___ Supplied data

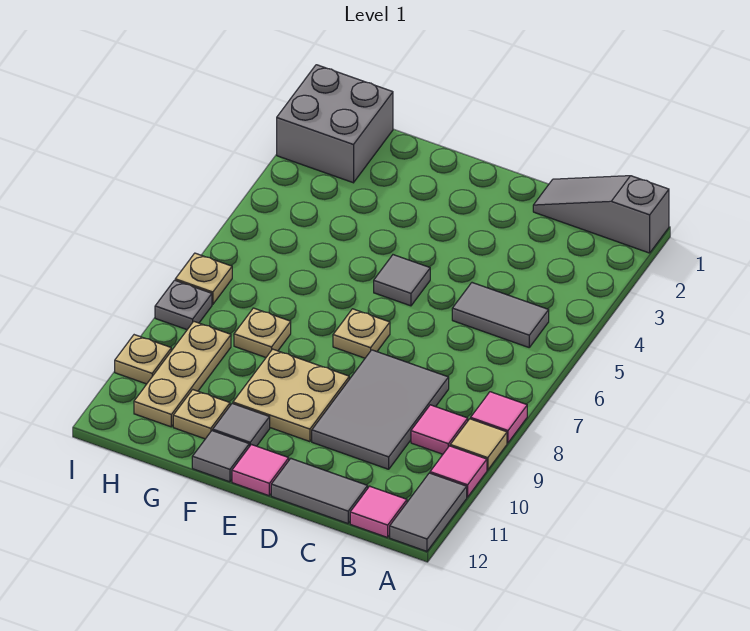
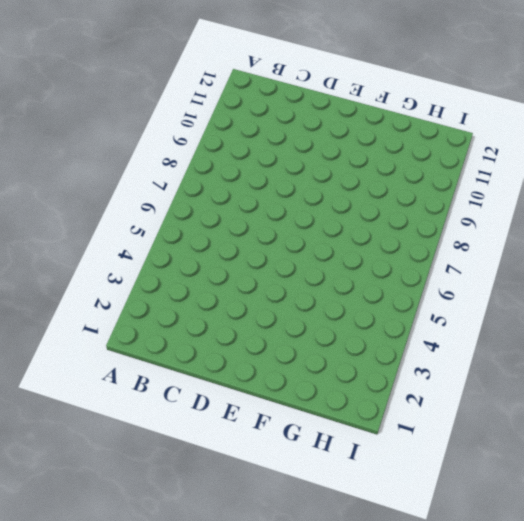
none -> grey slope A1:C1 level 1 top A
none -> pink tile A8 level 1
none -> tan tile A9 level 1

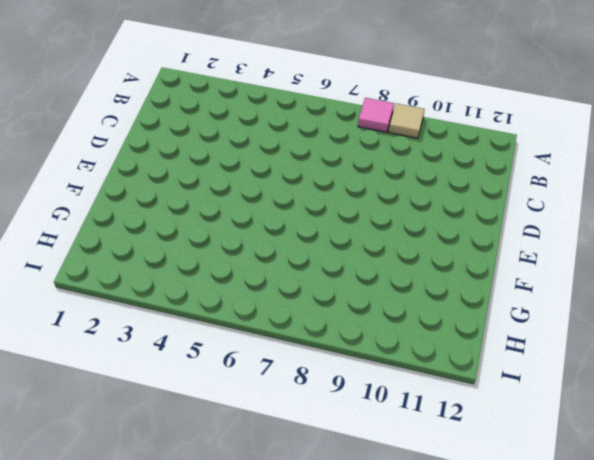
none -> grey slope A1:C1 level 1 top A
none -> pink tile A10 level 1
none -> grey tile A11:A12 level 1

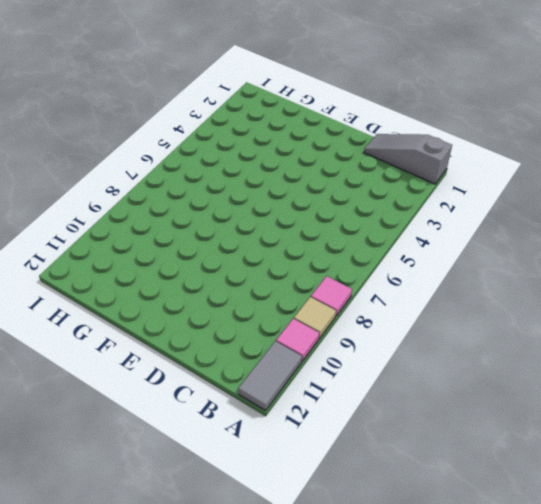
none -> grey tile B5:C5 level 1
none -> pink tile B9 level 1
none -> pink tile B12 level 1

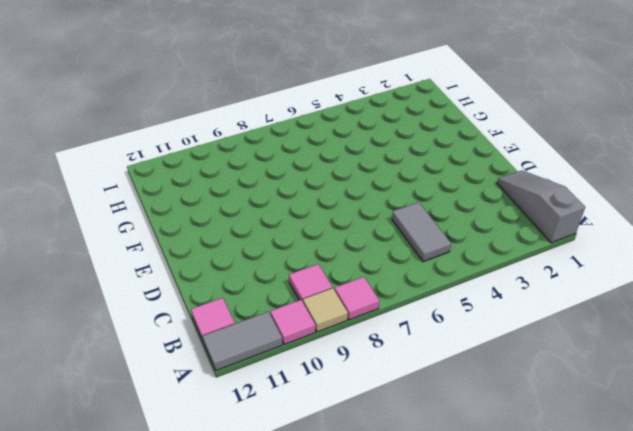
none -> grey tile C8:D10 level 1
none -> grey tile C12:D12 level 1
none -> grey tile E5 level 1

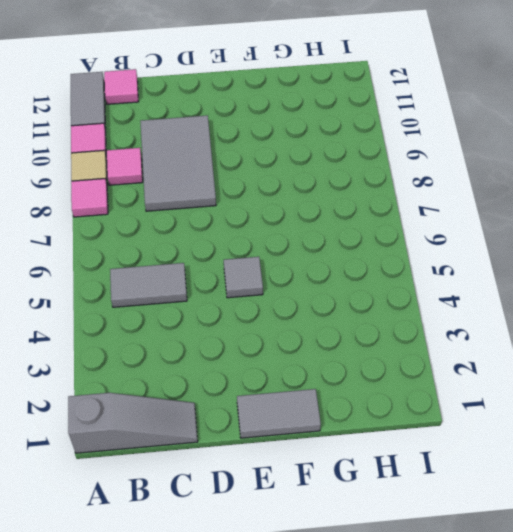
grey tile E1:F1 level 1 -> grey tile C12:D12 level 1
none -> tan plate E7 level 1
none -> tan plate E9:F10 level 1
none -> pink tile E12 level 1

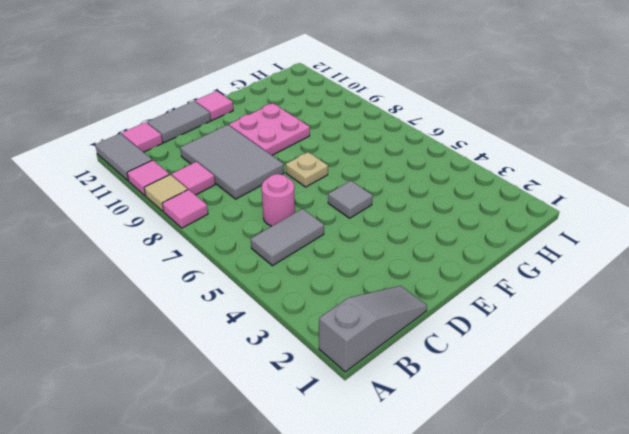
pink round brick C6 level 1 -> none
pink plate E9:F10 level 1 -> tan plate E9:F10 level 1
none -> grey tile F11 level 1
none -> grey tile F12 level 1
none -> tan plate G8 level 1

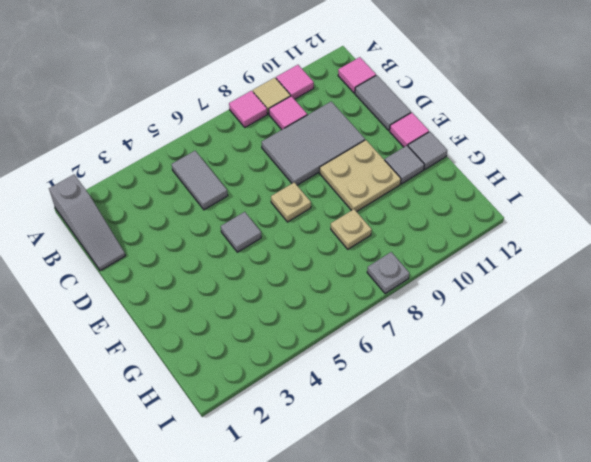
none -> grey tile A11:A12 level 1
none -> tan plate G11 level 1
none -> grey brick H1:I2 level 1

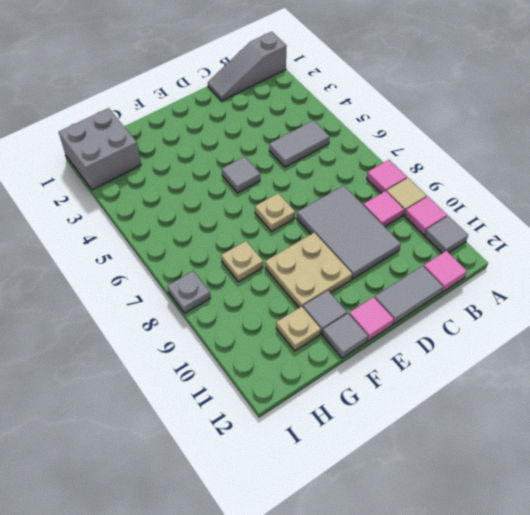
grey tile A11 level 1 -> grey tile A11:A12 level 1
none -> tan plate H9:H11 level 1
none -> tan plate I7 level 1
none -> tan plate I10 level 1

______

- **Directions for this task**
Retype each entry exactly as it appears, excluding any image.

- **Response**
none -> grey slope A1:C1 level 1 top A
none -> pink tile A8 level 1
none -> tan tile A9 level 1

none -> grey slope A1:C1 level 1 top A
none -> pink tile A10 level 1
none -> grey tile A11:A12 level 1

none -> grey tile B5:C5 level 1
none -> pink tile B9 level 1
none -> pink tile B12 level 1

none -> grey tile C8:D10 level 1
none -> grey tile C12:D12 level 1
none -> grey tile E5 level 1

grey tile E1:F1 level 1 -> grey tile C12:D12 level 1
none -> tan plate E7 level 1
none -> tan plate E9:F10 level 1
none -> pink tile E12 level 1

pink round brick C6 level 1 -> none
pink plate E9:F10 level 1 -> tan plate E9:F10 level 1
none -> grey tile F11 level 1
none -> grey tile F12 level 1
none -> tan plate G8 level 1

none -> grey tile A11:A12 level 1
none -> tan plate G11 level 1
none -> grey brick H1:I2 level 1

grey tile A11 level 1 -> grey tile A11:A12 level 1
none -> tan plate H9:H11 level 1
none -> tan plate I7 level 1
none -> tan plate I10 level 1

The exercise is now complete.